▸ WHAT YOU SHOULD DO:
Could you copy out the material word for word, starting at the line that contains "Write the LilyPond" and ending at the line that contains "r8 f'''8-. eis'''8) r8 dis''2~ |", with both of those lines included?

▸ DATA EXTRACT:
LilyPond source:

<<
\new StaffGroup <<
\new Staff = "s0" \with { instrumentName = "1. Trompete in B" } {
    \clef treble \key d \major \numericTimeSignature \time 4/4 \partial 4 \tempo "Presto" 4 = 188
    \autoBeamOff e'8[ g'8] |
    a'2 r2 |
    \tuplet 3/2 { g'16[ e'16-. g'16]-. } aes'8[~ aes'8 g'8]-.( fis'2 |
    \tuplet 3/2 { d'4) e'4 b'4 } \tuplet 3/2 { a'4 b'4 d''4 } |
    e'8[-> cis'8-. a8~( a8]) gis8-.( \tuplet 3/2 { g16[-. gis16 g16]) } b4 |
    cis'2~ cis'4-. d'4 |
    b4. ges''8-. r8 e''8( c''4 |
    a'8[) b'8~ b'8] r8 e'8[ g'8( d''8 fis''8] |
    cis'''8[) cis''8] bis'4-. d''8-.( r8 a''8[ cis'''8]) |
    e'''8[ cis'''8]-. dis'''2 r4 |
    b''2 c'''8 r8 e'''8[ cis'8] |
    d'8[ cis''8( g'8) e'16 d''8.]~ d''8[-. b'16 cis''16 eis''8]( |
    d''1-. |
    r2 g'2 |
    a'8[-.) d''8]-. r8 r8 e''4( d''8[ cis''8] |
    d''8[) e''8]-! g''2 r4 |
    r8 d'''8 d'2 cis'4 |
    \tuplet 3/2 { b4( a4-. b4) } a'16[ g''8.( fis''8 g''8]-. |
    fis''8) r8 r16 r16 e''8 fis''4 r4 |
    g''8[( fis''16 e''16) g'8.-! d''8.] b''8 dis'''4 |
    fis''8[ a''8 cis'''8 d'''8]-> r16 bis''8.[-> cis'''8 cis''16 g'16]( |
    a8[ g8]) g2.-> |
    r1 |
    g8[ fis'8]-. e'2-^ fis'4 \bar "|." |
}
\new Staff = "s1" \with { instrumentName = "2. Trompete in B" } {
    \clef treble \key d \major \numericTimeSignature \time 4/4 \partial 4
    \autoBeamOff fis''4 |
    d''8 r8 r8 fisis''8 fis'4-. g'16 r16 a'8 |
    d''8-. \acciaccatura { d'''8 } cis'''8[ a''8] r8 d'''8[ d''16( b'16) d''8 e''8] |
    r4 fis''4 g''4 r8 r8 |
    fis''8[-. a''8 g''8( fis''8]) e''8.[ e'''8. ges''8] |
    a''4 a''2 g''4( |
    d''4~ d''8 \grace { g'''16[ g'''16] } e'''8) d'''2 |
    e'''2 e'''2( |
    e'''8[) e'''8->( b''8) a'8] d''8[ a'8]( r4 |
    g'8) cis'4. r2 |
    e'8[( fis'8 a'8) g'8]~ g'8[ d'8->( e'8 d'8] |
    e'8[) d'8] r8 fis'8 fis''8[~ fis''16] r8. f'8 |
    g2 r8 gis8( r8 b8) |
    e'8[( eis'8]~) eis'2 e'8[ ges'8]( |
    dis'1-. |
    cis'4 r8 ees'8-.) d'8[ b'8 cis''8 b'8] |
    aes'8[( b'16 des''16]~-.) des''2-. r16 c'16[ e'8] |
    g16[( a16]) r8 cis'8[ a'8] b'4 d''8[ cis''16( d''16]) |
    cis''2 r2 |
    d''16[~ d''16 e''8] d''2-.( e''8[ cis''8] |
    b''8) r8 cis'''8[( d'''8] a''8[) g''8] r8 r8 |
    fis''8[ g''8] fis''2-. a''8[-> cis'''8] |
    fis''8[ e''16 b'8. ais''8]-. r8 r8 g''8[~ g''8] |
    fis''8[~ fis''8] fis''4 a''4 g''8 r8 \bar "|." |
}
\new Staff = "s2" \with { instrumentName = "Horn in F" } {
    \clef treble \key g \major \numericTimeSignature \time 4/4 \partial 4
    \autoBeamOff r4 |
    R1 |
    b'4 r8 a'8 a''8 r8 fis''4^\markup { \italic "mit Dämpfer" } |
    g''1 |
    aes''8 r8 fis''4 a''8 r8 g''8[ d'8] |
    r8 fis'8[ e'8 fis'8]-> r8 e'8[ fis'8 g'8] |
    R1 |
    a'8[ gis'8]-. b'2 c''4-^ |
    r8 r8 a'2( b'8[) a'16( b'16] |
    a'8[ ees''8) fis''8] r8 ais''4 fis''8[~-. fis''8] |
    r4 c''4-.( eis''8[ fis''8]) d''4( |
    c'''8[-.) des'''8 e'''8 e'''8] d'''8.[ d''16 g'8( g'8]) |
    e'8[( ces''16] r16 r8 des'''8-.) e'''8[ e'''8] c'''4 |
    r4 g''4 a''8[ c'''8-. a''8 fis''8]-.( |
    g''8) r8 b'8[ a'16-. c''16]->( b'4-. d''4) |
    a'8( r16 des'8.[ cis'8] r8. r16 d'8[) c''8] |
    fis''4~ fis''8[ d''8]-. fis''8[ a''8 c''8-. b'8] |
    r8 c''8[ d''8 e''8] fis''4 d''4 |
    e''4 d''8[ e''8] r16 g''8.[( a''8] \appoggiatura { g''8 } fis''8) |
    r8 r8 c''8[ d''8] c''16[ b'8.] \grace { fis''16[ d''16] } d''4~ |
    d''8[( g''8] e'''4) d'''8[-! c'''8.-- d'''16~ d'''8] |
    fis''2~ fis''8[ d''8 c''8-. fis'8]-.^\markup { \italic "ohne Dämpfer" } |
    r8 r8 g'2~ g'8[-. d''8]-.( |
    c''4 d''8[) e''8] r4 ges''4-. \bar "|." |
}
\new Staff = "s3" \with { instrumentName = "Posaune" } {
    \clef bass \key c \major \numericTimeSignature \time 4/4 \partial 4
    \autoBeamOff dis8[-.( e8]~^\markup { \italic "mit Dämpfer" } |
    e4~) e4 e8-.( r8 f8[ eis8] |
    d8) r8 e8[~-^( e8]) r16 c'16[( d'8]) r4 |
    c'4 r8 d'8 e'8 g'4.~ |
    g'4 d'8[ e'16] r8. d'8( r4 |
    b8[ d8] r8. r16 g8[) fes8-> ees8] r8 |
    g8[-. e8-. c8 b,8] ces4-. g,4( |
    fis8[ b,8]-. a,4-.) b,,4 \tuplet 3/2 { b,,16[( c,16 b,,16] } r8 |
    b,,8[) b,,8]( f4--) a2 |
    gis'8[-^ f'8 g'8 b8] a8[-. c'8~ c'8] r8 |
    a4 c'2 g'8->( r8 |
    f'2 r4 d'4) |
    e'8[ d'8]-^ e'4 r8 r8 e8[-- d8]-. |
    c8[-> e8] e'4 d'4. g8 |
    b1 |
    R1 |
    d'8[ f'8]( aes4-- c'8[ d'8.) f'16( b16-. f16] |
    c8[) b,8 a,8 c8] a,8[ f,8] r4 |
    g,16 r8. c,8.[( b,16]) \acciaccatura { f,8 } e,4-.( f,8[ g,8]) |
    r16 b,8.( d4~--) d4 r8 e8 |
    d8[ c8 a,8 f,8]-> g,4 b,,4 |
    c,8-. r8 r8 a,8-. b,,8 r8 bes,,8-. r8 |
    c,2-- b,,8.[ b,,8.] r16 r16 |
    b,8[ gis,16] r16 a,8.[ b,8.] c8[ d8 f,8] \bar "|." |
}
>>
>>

--

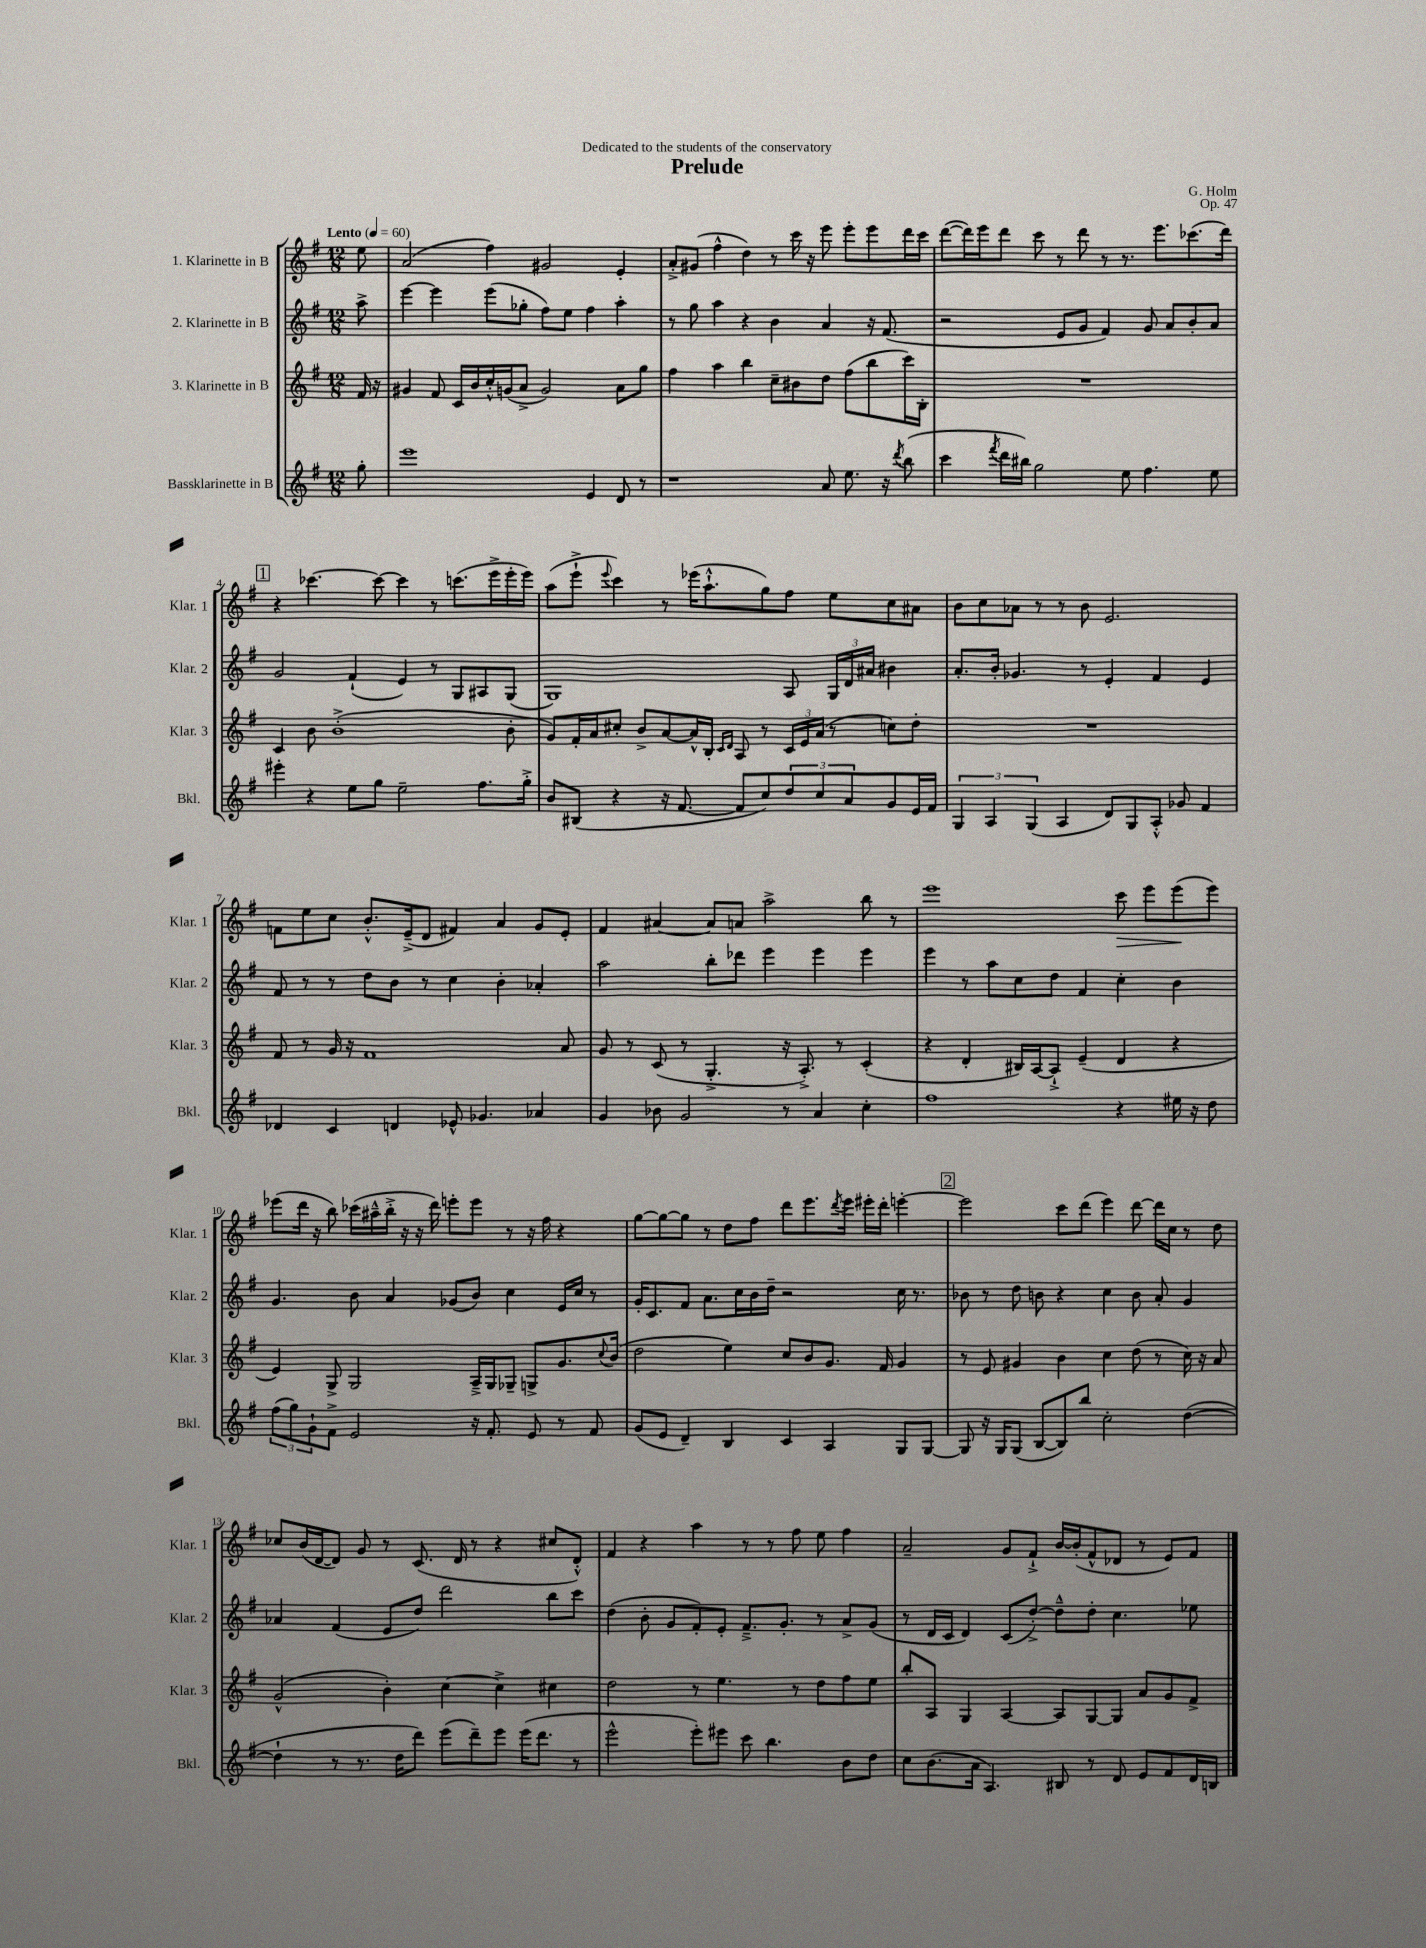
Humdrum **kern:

...

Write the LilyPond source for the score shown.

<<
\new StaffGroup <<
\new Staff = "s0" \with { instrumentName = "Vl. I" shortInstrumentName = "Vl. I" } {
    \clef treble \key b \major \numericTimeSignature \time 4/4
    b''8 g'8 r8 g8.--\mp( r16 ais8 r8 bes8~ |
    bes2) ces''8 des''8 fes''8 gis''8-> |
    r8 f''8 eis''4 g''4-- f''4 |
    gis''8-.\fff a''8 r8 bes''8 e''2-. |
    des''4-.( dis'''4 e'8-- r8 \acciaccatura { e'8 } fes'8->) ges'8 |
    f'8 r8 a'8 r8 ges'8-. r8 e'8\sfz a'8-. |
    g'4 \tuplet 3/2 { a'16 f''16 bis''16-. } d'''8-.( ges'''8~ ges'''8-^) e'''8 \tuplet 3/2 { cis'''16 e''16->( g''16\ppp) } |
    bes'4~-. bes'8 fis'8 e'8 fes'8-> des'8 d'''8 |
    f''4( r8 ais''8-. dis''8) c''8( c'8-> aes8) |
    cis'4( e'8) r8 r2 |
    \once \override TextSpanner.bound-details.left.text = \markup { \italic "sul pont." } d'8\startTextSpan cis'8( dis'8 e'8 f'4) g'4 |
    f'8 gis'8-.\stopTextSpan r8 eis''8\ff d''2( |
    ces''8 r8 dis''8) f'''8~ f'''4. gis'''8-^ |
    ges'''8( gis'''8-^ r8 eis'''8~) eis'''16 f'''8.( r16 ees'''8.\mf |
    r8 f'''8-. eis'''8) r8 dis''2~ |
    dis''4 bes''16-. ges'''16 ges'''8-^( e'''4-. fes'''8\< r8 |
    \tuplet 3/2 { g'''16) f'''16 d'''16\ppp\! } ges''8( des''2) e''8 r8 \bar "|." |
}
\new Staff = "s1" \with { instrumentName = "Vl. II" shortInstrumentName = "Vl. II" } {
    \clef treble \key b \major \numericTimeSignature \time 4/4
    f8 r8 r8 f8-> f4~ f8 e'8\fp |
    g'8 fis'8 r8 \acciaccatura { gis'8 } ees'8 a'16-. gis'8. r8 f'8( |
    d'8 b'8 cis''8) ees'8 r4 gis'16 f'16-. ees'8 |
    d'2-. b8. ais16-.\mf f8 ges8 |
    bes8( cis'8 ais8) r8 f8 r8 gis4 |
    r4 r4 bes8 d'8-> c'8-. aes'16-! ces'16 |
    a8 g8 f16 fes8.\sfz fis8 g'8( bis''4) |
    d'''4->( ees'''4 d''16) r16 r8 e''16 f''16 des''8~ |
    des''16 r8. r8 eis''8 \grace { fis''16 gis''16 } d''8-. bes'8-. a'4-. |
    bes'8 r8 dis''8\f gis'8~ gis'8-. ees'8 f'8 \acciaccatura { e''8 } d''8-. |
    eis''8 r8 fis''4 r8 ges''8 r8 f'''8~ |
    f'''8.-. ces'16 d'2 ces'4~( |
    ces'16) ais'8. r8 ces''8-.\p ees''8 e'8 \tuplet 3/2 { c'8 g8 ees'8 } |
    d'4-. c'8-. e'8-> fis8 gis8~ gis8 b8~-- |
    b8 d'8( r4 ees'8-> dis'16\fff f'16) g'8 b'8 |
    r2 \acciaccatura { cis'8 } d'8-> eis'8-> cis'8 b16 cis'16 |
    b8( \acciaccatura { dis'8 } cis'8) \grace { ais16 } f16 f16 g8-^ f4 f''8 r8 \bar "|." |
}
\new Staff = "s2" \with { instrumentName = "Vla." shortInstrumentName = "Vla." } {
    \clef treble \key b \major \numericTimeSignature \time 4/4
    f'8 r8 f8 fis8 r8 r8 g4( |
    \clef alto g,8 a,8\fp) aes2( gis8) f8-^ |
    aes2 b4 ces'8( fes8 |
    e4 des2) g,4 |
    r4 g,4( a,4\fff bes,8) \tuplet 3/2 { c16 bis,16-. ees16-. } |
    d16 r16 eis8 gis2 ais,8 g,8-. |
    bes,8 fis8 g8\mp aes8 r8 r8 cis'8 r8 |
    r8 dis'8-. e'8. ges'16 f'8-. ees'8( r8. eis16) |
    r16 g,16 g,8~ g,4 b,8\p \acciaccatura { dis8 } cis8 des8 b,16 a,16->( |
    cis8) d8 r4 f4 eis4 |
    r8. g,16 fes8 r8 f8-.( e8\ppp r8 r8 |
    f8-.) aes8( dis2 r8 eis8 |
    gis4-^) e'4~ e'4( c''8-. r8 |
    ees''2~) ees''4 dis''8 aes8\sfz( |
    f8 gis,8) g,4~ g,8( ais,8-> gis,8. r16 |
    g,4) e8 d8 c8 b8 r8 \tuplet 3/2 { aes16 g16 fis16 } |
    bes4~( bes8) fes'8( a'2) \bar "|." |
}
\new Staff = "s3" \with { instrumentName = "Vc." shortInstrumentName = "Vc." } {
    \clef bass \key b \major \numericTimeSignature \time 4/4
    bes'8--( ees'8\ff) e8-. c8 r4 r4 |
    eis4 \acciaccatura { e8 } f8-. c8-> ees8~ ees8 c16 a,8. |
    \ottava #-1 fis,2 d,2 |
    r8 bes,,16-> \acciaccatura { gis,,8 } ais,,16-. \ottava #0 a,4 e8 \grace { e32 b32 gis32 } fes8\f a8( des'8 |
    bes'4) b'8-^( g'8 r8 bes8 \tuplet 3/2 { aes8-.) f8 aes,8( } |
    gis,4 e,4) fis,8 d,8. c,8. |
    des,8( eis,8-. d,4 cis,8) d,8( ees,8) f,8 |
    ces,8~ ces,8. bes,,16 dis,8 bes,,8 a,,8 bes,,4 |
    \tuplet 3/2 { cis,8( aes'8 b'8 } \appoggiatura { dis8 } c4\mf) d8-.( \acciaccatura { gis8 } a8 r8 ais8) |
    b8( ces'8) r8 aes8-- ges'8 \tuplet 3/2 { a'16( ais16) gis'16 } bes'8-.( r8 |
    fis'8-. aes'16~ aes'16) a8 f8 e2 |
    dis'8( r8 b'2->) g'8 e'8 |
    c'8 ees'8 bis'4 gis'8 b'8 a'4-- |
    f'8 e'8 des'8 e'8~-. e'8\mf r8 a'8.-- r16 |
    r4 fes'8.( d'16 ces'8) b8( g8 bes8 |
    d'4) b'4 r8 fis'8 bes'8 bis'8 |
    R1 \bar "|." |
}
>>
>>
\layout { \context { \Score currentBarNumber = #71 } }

▸ RESPONSE TO THIS TASK:
Write the LilyPond source for the score shown.

<<
\new StaffGroup <<
\new Staff = "s0" \with { instrumentName = "Vl. I" shortInstrumentName = "Vl. I" } {
    \clef treble \key b \major \numericTimeSignature \time 4/4
    b''8 g'8 r8 g8.--\mp( r16 ais8 r8 bes8~ |
    bes2) ces''8 des''8 fes''8 gis''8-> |
    r8 f''8 eis''4 g''4-- f''4 |
    gis''8-.\fff a''8 r8 bes''8 e''2-. |
    des''4-.( dis'''4 e'8-- r8 \acciaccatura { e'8 } fes'8->) ges'8 |
    f'8 r8 a'8 r8 ges'8-. r8 e'8\sfz a'8-. |
    g'4 \tuplet 3/2 { a'16 f''16 bis''16-. } d'''8-.( ges'''8~ ges'''8-^) e'''8 \tuplet 3/2 { cis'''16 e''16->( g''16\ppp) } |
    bes'4~-. bes'8 fis'8 e'8 fes'8-> des'8 d'''8 |
    f''4( r8 ais''8-. dis''8) c''8( c'8-> aes8) |
    cis'4( e'8) r8 r2 |
    \once \override TextSpanner.bound-details.left.text = \markup { \italic "sul pont." } d'8\startTextSpan cis'8( dis'8 e'8 f'4) g'4 |
    f'8 gis'8-.\stopTextSpan r8 eis''8\ff d''2( |
    ces''8 r8 dis''8) f'''8~ f'''4. gis'''8-^ |
    ges'''8( gis'''8-^ r8 eis'''8~) eis'''16 f'''8.( r16 ees'''8.\mf |
    r8 f'''8-. eis'''8) r8 dis''2~ |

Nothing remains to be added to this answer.